Scene difference descriptions:
==============================

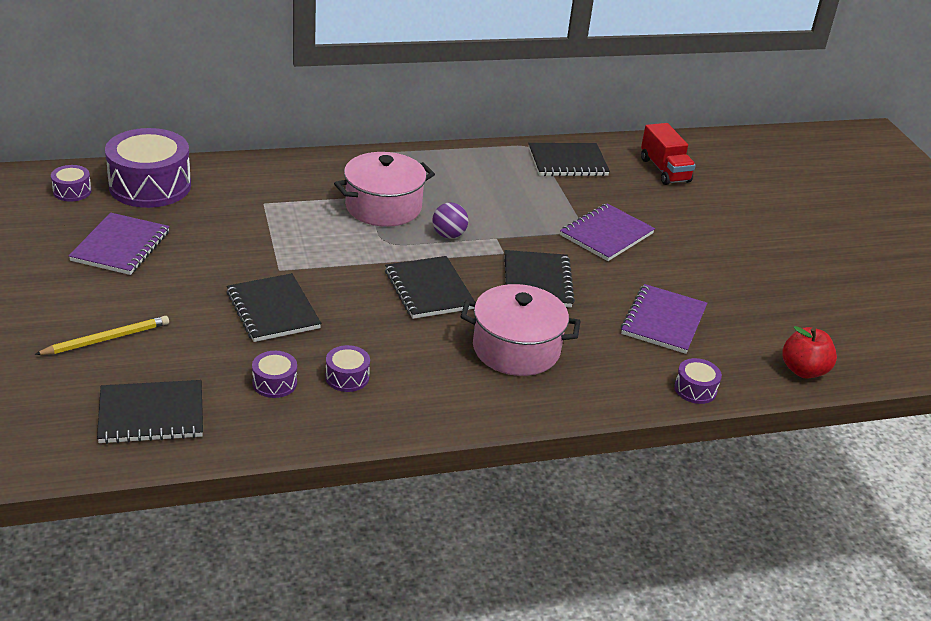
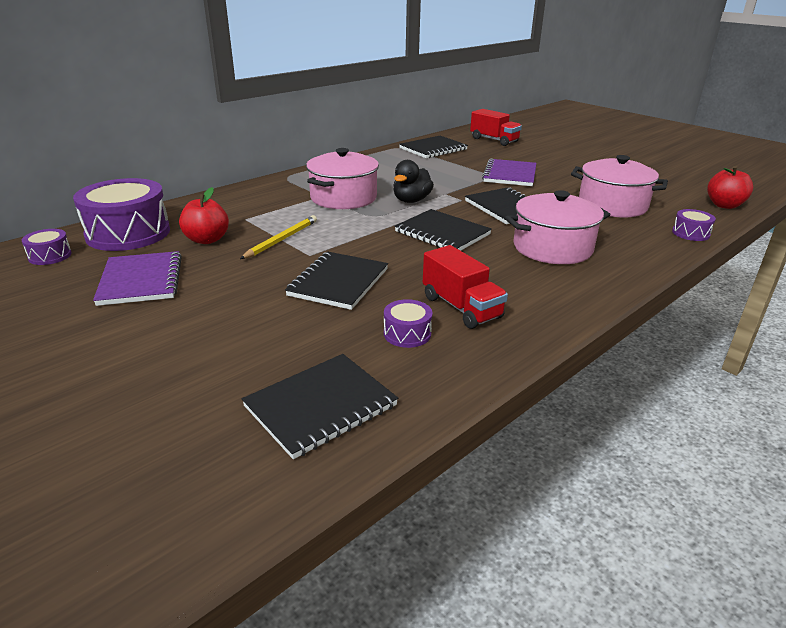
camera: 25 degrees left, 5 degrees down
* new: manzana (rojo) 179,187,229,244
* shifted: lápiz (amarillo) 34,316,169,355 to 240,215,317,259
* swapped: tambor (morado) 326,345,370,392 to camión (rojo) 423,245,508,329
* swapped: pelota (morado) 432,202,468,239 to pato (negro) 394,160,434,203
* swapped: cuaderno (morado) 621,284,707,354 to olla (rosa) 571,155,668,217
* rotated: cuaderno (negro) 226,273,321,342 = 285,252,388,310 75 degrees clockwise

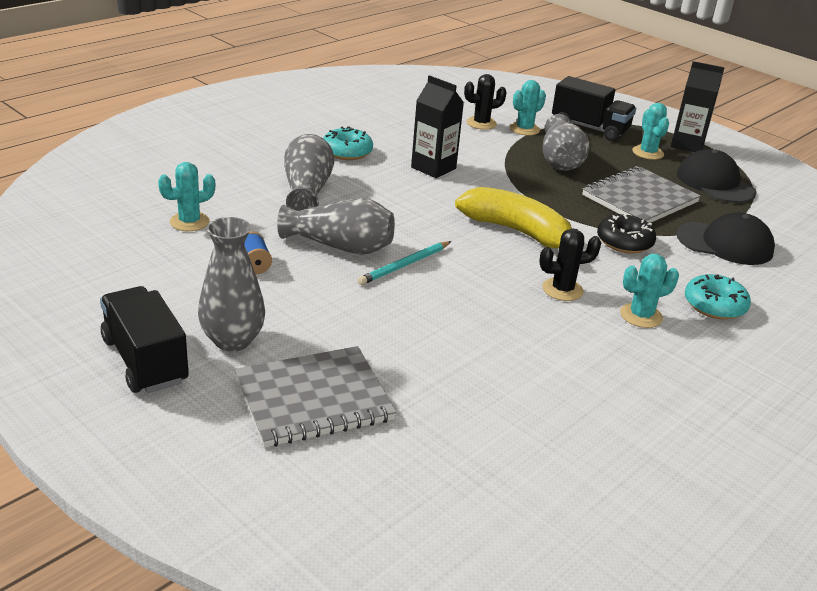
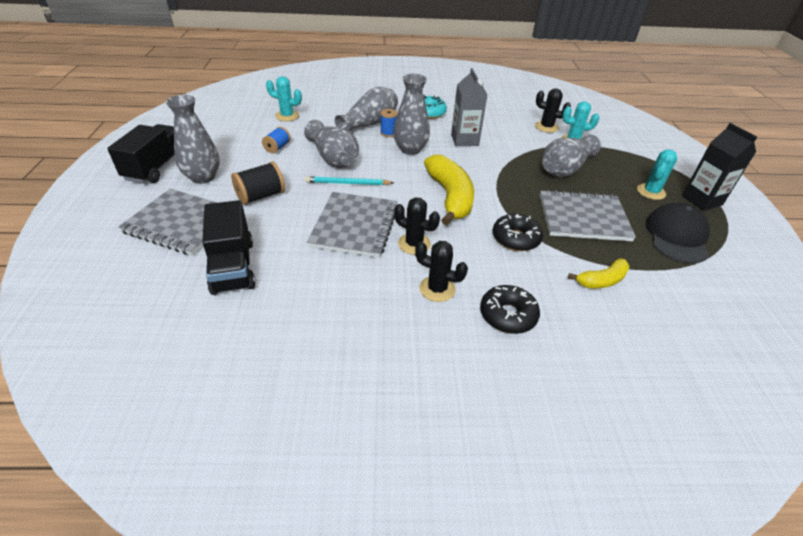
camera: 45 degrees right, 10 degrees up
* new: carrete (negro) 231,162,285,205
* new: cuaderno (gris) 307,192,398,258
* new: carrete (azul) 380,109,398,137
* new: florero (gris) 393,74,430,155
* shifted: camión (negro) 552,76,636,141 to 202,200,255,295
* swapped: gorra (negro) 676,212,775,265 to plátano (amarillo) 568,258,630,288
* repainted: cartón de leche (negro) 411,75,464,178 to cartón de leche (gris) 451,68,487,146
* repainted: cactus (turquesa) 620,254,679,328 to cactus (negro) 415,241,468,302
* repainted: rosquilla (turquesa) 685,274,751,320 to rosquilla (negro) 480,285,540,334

==============================

▶ _EXERCISE_
Write down exactly the line with "camera: 45 degrees right, 10 degrees up", then each line after it through the end of the data.

▶ _FINISHED EXERCISE_
camera: 45 degrees right, 10 degrees up
* new: carrete (negro) 231,162,285,205
* new: cuaderno (gris) 307,192,398,258
* new: carrete (azul) 380,109,398,137
* new: florero (gris) 393,74,430,155
* shifted: camión (negro) 552,76,636,141 to 202,200,255,295
* swapped: gorra (negro) 676,212,775,265 to plátano (amarillo) 568,258,630,288
* repainted: cartón de leche (negro) 411,75,464,178 to cartón de leche (gris) 451,68,487,146
* repainted: cactus (turquesa) 620,254,679,328 to cactus (negro) 415,241,468,302
* repainted: rosquilla (turquesa) 685,274,751,320 to rosquilla (negro) 480,285,540,334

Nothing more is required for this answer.